- [EXTRACTED RECORDS]

——

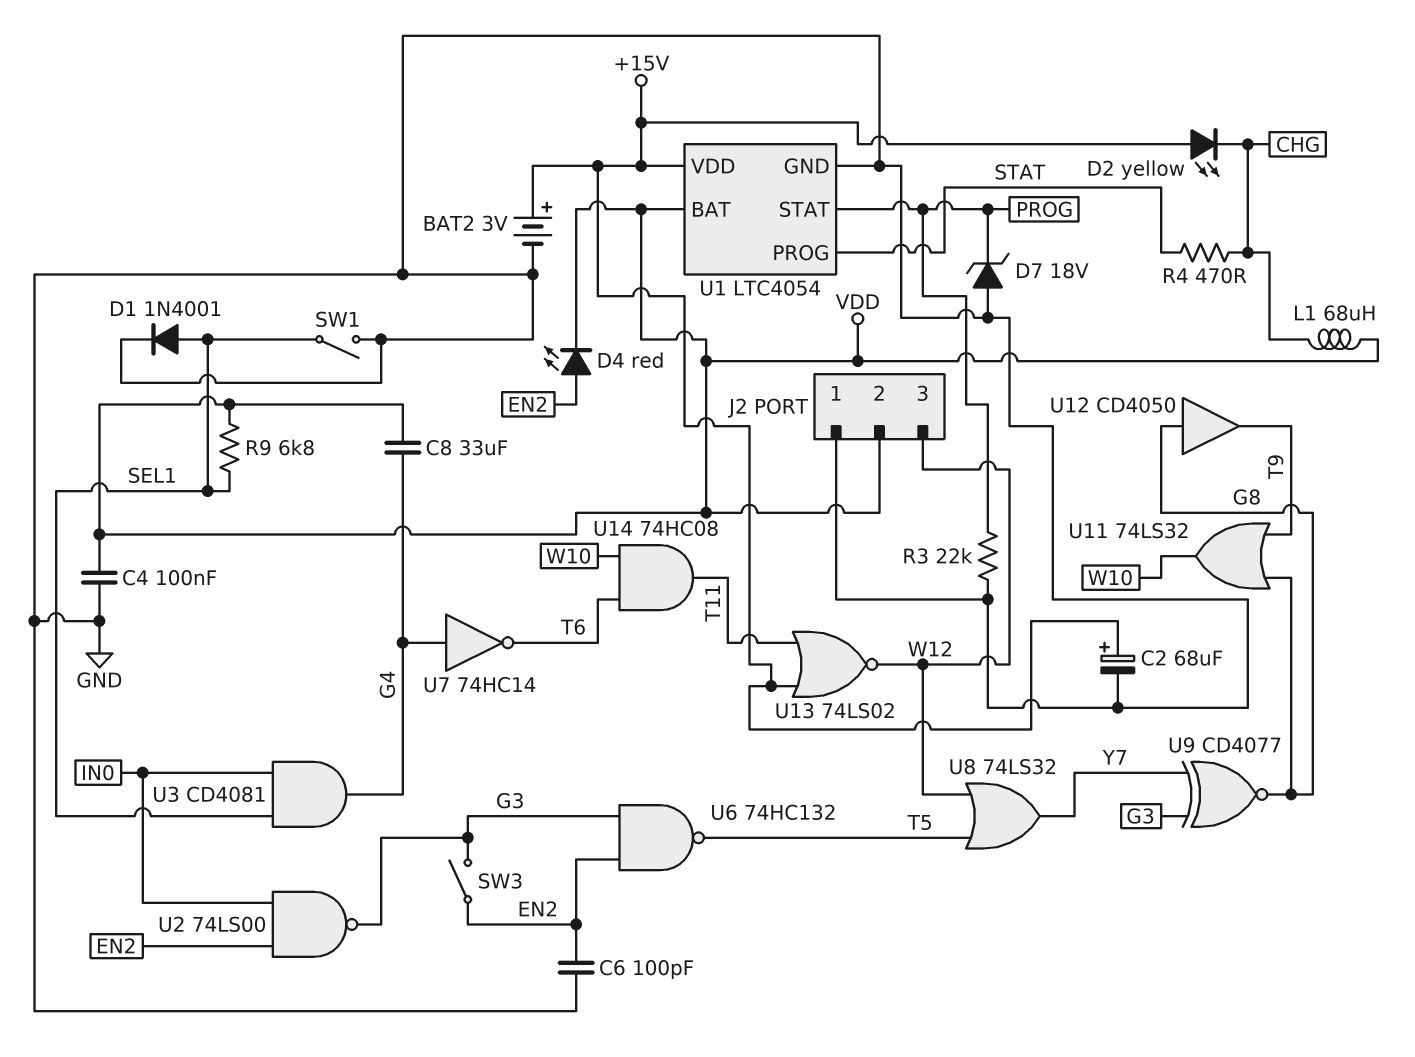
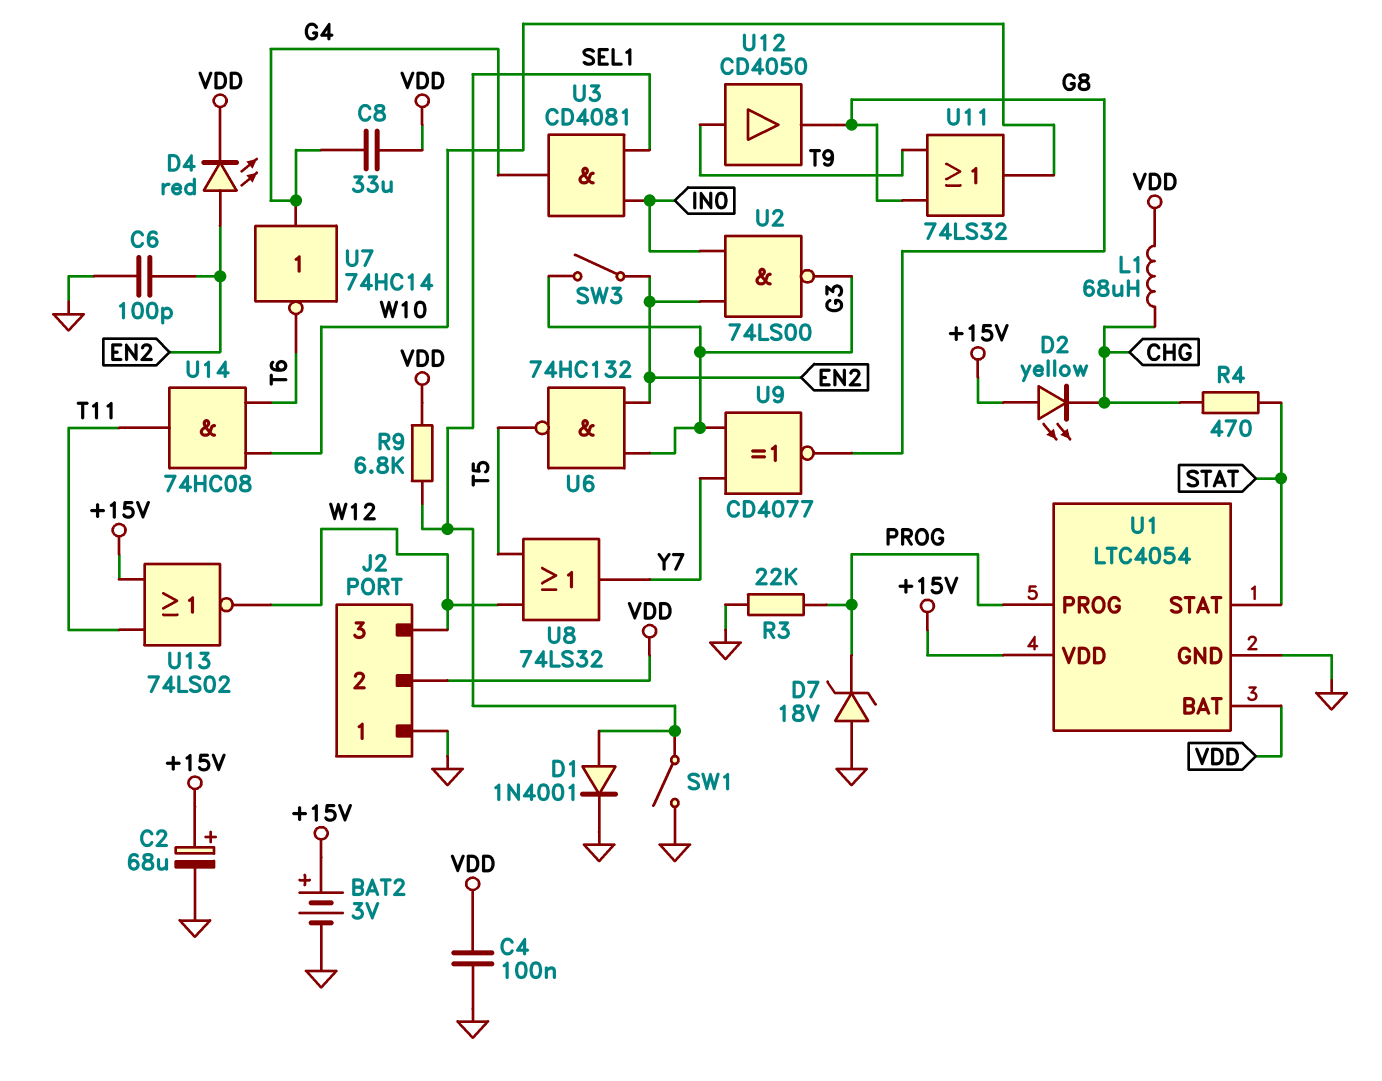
U1 pin PROG: STAT -> PROG
U1 pin STAT: PROG -> STAT
U12: buffer CD4050 (in G8, out T9) -> buffer CD4050 (in T9, out G8)

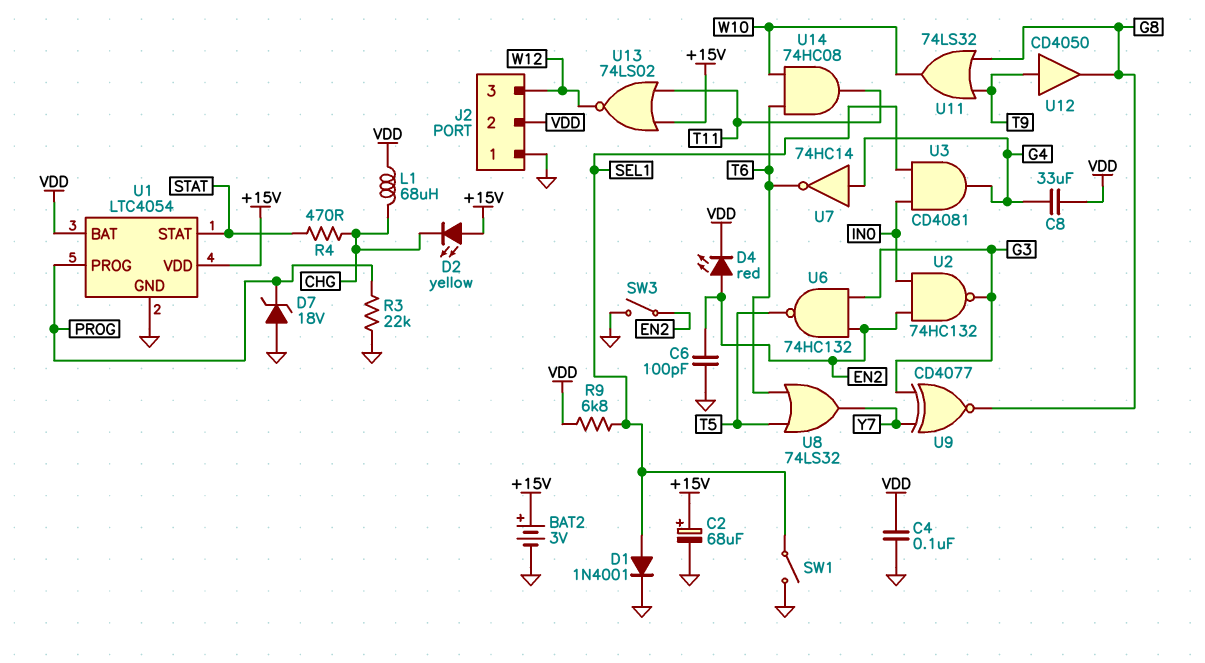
SW3: switch (EN2, G3) -> switch (EN2, GND)
U2: NAND 74LS00 (in EN2, in IN0, out G3) -> NAND 74HC132 (in EN2, in IN0, out G3)
U8: OR 74LS32 (in T5, in W12, out Y7) -> OR 74LS32 (in T5, in T6, out Y7)

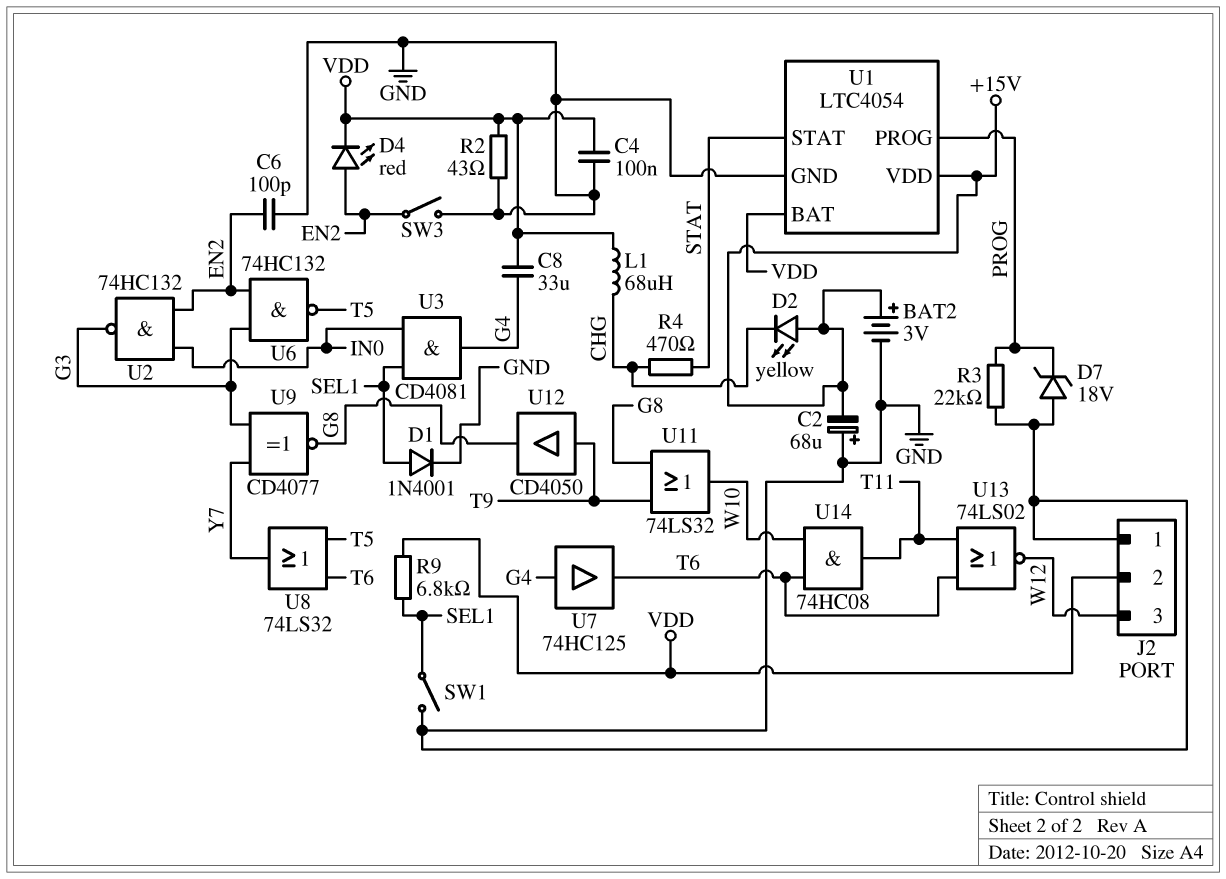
C2: 68uF (plus +15V, minus GND) -> 68uF (plus GND, minus +15V)
R2: none -> 43 (GND, VDD)
U7: NOT 74HC14 (in G4, out T6) -> buffer 74HC125 (in G4, out T6)
U13: NOR 74LS02 (in +15V, in T11, out W12) -> NOR 74LS02 (in T6, in T11, out W12)

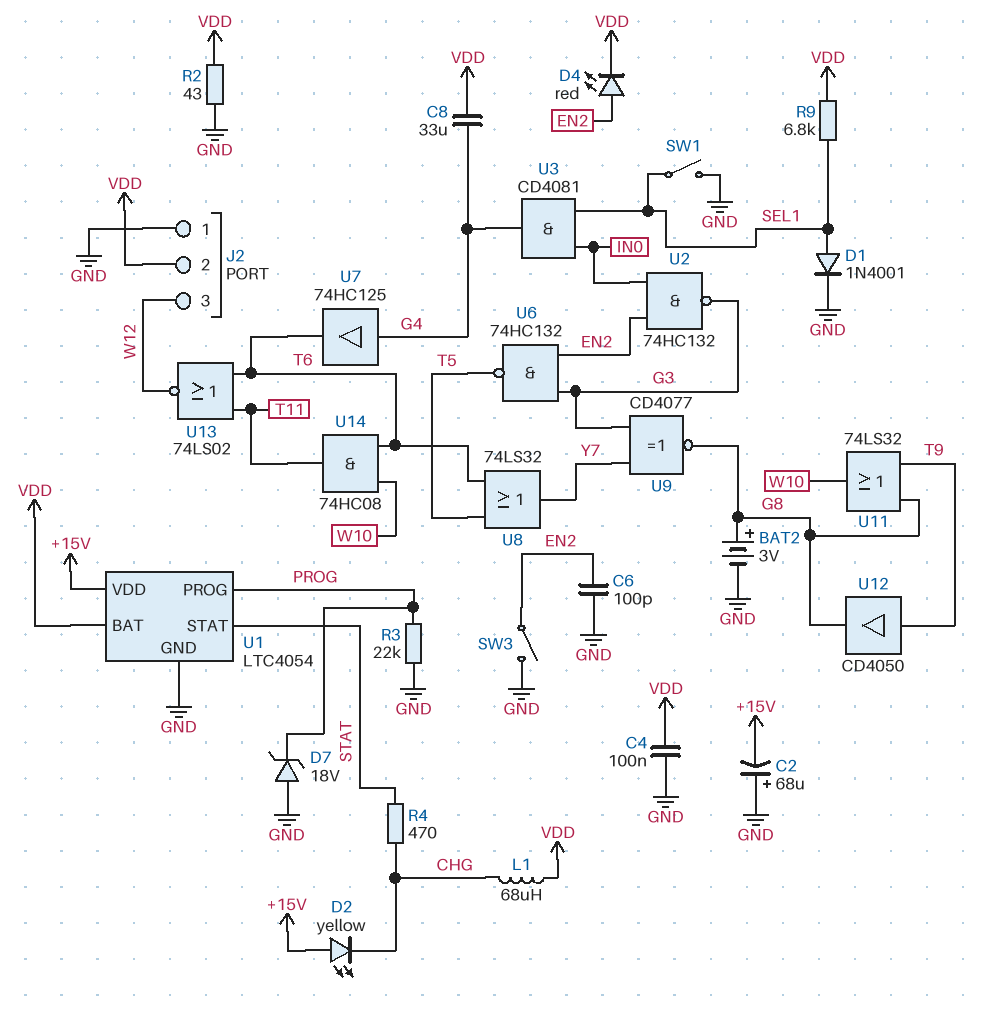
BAT2: 3V (plus +15V, minus GND) -> 3V (plus G8, minus GND)

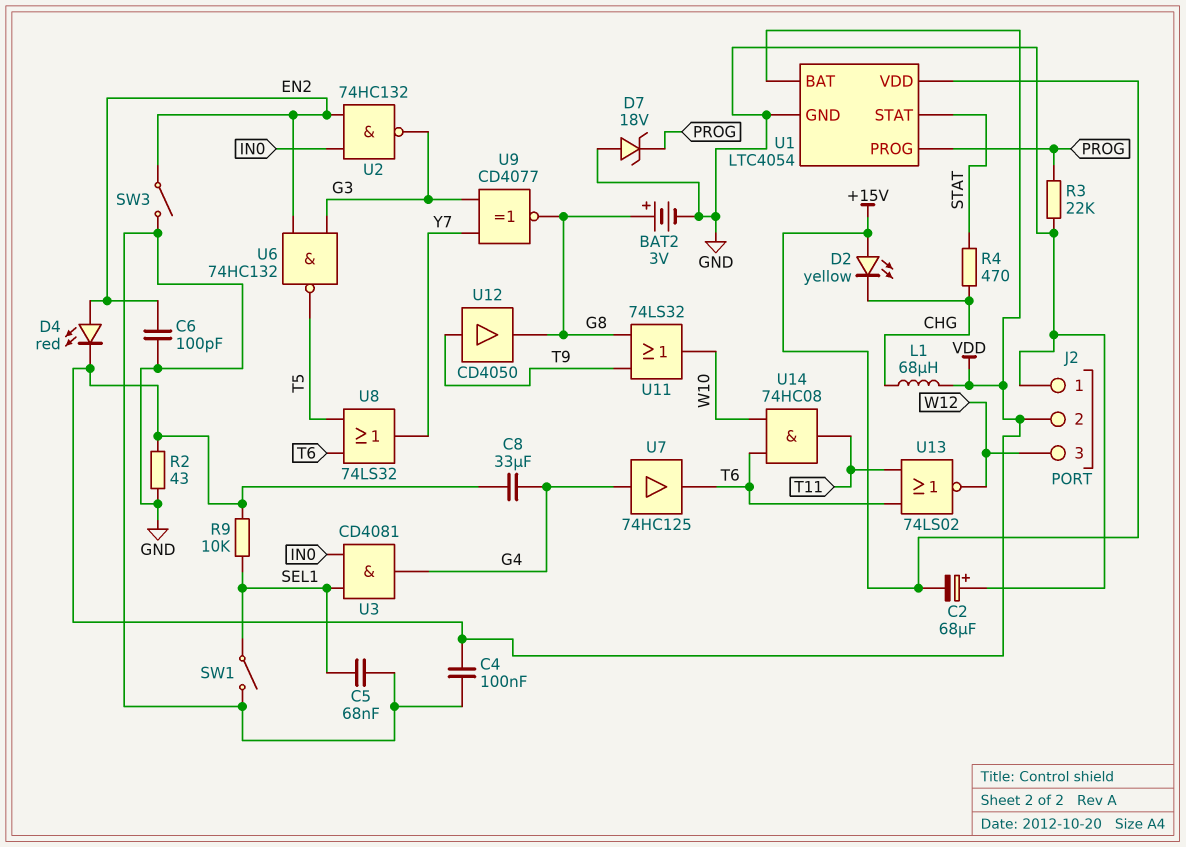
C5: none -> 68nF (GND, SEL1)
D1: diode 1N4001 (A SEL1, K GND) -> none
R9: 6.8k (SEL1, VDD) -> 10k (SEL1, VDD)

——

- [THE TASK] Reproduce all of the entries above word for word, but leave out their pictures.

- [WORKED SOLUTION]
U1 pin PROG: STAT -> PROG
U1 pin STAT: PROG -> STAT
U12: buffer CD4050 (in G8, out T9) -> buffer CD4050 (in T9, out G8)

SW3: switch (EN2, G3) -> switch (EN2, GND)
U2: NAND 74LS00 (in EN2, in IN0, out G3) -> NAND 74HC132 (in EN2, in IN0, out G3)
U8: OR 74LS32 (in T5, in W12, out Y7) -> OR 74LS32 (in T5, in T6, out Y7)

C2: 68uF (plus +15V, minus GND) -> 68uF (plus GND, minus +15V)
R2: none -> 43 (GND, VDD)
U7: NOT 74HC14 (in G4, out T6) -> buffer 74HC125 (in G4, out T6)
U13: NOR 74LS02 (in +15V, in T11, out W12) -> NOR 74LS02 (in T6, in T11, out W12)

BAT2: 3V (plus +15V, minus GND) -> 3V (plus G8, minus GND)

C5: none -> 68nF (GND, SEL1)
D1: diode 1N4001 (A SEL1, K GND) -> none
R9: 6.8k (SEL1, VDD) -> 10k (SEL1, VDD)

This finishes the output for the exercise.